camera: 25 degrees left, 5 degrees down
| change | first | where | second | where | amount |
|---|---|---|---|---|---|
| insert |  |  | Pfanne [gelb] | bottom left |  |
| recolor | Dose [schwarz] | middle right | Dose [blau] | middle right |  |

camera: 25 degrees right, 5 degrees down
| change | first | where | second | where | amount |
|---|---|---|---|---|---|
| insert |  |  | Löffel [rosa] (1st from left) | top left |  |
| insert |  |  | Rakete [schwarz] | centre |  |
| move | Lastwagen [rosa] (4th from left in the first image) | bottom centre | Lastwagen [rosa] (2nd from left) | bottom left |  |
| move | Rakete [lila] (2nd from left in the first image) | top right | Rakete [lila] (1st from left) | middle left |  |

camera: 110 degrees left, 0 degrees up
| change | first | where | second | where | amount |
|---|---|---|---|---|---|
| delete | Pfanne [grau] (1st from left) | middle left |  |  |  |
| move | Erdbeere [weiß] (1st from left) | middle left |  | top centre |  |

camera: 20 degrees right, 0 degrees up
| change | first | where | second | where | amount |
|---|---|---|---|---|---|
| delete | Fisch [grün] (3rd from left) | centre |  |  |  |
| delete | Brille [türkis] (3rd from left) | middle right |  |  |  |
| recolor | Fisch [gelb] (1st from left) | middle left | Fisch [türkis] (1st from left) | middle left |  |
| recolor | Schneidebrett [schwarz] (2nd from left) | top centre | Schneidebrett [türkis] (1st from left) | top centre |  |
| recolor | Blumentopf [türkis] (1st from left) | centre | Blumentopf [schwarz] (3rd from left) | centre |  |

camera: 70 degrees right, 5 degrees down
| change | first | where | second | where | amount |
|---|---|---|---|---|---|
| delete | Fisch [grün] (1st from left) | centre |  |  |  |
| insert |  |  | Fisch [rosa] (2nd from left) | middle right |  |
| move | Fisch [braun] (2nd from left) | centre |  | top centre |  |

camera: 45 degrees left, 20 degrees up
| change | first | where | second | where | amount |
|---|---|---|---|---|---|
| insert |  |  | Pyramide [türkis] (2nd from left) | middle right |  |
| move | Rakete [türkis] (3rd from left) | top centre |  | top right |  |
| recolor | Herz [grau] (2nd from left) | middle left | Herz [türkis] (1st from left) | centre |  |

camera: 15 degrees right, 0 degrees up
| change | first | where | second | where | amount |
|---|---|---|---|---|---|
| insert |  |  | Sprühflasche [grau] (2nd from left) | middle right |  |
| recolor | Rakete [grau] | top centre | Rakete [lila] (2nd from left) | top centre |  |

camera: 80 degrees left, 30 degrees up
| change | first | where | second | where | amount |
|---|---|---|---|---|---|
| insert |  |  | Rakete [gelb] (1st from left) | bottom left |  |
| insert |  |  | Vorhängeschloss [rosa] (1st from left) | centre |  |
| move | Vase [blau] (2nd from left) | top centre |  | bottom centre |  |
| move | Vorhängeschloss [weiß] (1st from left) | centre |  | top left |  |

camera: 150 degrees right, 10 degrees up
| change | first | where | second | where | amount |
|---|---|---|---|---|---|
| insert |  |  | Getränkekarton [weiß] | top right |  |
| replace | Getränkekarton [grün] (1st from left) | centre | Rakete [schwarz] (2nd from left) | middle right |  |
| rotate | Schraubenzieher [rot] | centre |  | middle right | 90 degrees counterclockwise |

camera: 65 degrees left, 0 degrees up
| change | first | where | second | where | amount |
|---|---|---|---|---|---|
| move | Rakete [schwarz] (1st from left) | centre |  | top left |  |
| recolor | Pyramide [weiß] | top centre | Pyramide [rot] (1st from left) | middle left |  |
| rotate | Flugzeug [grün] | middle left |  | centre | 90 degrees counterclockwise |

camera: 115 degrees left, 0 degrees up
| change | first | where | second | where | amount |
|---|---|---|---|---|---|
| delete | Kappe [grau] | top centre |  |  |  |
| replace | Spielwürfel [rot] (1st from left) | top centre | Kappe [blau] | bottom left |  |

== == ==

__EXERCISE AIM__
Could you type out every entry again exactly as it stands?

__RESULT BELOW__
camera: 25 degrees left, 5 degrees down
| change | first | where | second | where | amount |
|---|---|---|---|---|---|
| insert |  |  | Pfanne [gelb] | bottom left |  |
| recolor | Dose [schwarz] | middle right | Dose [blau] | middle right |  |

camera: 25 degrees right, 5 degrees down
| change | first | where | second | where | amount |
|---|---|---|---|---|---|
| insert |  |  | Löffel [rosa] (1st from left) | top left |  |
| insert |  |  | Rakete [schwarz] | centre |  |
| move | Lastwagen [rosa] (4th from left in the first image) | bottom centre | Lastwagen [rosa] (2nd from left) | bottom left |  |
| move | Rakete [lila] (2nd from left in the first image) | top right | Rakete [lila] (1st from left) | middle left |  |

camera: 110 degrees left, 0 degrees up
| change | first | where | second | where | amount |
|---|---|---|---|---|---|
| delete | Pfanne [grau] (1st from left) | middle left |  |  |  |
| move | Erdbeere [weiß] (1st from left) | middle left |  | top centre |  |

camera: 20 degrees right, 0 degrees up
| change | first | where | second | where | amount |
|---|---|---|---|---|---|
| delete | Fisch [grün] (3rd from left) | centre |  |  |  |
| delete | Brille [türkis] (3rd from left) | middle right |  |  |  |
| recolor | Fisch [gelb] (1st from left) | middle left | Fisch [türkis] (1st from left) | middle left |  |
| recolor | Schneidebrett [schwarz] (2nd from left) | top centre | Schneidebrett [türkis] (1st from left) | top centre |  |
| recolor | Blumentopf [türkis] (1st from left) | centre | Blumentopf [schwarz] (3rd from left) | centre |  |

camera: 70 degrees right, 5 degrees down
| change | first | where | second | where | amount |
|---|---|---|---|---|---|
| delete | Fisch [grün] (1st from left) | centre |  |  |  |
| insert |  |  | Fisch [rosa] (2nd from left) | middle right |  |
| move | Fisch [braun] (2nd from left) | centre |  | top centre |  |

camera: 45 degrees left, 20 degrees up
| change | first | where | second | where | amount |
|---|---|---|---|---|---|
| insert |  |  | Pyramide [türkis] (2nd from left) | middle right |  |
| move | Rakete [türkis] (3rd from left) | top centre |  | top right |  |
| recolor | Herz [grau] (2nd from left) | middle left | Herz [türkis] (1st from left) | centre |  |

camera: 15 degrees right, 0 degrees up
| change | first | where | second | where | amount |
|---|---|---|---|---|---|
| insert |  |  | Sprühflasche [grau] (2nd from left) | middle right |  |
| recolor | Rakete [grau] | top centre | Rakete [lila] (2nd from left) | top centre |  |

camera: 80 degrees left, 30 degrees up
| change | first | where | second | where | amount |
|---|---|---|---|---|---|
| insert |  |  | Rakete [gelb] (1st from left) | bottom left |  |
| insert |  |  | Vorhängeschloss [rosa] (1st from left) | centre |  |
| move | Vase [blau] (2nd from left) | top centre |  | bottom centre |  |
| move | Vorhängeschloss [weiß] (1st from left) | centre |  | top left |  |

camera: 150 degrees right, 10 degrees up
| change | first | where | second | where | amount |
|---|---|---|---|---|---|
| insert |  |  | Getränkekarton [weiß] | top right |  |
| replace | Getränkekarton [grün] (1st from left) | centre | Rakete [schwarz] (2nd from left) | middle right |  |
| rotate | Schraubenzieher [rot] | centre |  | middle right | 90 degrees counterclockwise |

camera: 65 degrees left, 0 degrees up
| change | first | where | second | where | amount |
|---|---|---|---|---|---|
| move | Rakete [schwarz] (1st from left) | centre |  | top left |  |
| recolor | Pyramide [weiß] | top centre | Pyramide [rot] (1st from left) | middle left |  |
| rotate | Flugzeug [grün] | middle left |  | centre | 90 degrees counterclockwise |

camera: 115 degrees left, 0 degrees up
| change | first | where | second | where | amount |
|---|---|---|---|---|---|
| delete | Kappe [grau] | top centre |  |  |  |
| replace | Spielwürfel [rot] (1st from left) | top centre | Kappe [blau] | bottom left |  |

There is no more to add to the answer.